====== Available data ======

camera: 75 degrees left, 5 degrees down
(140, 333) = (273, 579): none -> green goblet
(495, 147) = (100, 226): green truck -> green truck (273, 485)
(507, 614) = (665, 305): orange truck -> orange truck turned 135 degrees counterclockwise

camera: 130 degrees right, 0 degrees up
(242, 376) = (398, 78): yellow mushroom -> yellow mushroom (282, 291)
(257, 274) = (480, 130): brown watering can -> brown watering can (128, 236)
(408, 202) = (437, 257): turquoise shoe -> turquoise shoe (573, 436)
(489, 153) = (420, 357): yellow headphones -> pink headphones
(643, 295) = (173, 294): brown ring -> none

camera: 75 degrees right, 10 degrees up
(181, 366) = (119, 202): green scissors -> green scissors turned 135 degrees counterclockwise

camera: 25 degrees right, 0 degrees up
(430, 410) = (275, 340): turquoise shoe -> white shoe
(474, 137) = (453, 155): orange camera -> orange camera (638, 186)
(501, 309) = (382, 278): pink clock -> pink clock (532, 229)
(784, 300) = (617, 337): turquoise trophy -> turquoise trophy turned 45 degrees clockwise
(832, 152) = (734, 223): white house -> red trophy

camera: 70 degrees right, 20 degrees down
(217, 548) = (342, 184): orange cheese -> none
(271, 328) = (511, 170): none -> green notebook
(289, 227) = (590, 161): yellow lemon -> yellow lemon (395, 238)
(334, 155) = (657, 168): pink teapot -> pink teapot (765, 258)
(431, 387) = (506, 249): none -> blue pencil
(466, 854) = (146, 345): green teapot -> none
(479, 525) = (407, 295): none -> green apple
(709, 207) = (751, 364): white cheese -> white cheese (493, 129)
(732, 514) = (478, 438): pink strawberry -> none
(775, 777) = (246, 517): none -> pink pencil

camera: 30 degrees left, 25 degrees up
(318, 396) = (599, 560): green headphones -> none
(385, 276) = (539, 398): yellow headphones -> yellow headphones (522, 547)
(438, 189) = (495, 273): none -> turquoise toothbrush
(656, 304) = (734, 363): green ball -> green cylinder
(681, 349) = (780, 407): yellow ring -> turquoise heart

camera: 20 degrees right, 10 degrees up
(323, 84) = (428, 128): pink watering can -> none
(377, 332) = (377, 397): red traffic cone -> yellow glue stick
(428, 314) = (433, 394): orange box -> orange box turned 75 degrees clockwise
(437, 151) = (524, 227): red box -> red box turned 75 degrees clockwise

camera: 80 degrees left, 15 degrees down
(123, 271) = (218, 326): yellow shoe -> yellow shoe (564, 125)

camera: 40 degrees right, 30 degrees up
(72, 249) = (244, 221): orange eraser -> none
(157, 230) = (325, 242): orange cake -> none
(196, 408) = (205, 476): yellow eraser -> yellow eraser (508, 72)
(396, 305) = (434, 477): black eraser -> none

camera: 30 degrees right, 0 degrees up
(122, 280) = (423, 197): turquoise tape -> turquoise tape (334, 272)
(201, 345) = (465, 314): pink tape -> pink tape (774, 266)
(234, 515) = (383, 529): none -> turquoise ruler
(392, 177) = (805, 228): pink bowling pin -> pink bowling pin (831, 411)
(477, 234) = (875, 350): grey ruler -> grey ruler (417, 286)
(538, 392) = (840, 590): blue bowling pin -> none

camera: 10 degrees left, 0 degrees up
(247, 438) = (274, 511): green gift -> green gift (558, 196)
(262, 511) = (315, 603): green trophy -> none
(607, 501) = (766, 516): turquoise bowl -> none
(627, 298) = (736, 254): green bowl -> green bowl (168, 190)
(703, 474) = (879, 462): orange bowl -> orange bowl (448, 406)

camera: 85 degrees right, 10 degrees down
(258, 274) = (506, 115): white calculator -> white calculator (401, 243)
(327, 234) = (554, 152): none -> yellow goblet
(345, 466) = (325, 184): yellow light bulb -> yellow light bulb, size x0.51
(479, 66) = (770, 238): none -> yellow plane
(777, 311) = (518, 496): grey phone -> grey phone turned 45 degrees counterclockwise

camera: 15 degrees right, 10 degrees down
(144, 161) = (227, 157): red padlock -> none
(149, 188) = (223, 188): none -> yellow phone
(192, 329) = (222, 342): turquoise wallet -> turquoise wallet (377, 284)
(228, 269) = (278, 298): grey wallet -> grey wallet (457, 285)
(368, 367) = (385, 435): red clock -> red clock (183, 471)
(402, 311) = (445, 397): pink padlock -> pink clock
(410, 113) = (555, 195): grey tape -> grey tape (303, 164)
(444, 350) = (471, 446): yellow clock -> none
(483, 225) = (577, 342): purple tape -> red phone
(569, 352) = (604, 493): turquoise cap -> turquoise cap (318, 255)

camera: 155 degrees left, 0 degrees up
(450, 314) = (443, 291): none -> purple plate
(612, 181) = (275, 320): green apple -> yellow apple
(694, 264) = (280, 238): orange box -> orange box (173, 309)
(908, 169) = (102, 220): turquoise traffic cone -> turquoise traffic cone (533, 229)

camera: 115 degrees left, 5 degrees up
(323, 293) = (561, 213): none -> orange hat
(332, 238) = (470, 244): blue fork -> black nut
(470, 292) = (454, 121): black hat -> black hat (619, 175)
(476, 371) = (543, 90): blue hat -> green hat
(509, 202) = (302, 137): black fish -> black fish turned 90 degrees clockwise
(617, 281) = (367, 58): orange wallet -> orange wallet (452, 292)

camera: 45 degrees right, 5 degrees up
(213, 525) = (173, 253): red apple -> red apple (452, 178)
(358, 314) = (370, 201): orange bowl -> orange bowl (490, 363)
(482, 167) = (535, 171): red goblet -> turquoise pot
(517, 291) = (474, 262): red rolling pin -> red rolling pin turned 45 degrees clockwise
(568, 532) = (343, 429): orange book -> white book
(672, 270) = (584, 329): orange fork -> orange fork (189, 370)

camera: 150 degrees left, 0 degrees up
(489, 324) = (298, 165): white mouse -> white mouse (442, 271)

======

Lines with the word "cheese" in them are the answer; report each one from the data.

(217, 548) = (342, 184): orange cheese -> none
(709, 207) = (751, 364): white cheese -> white cheese (493, 129)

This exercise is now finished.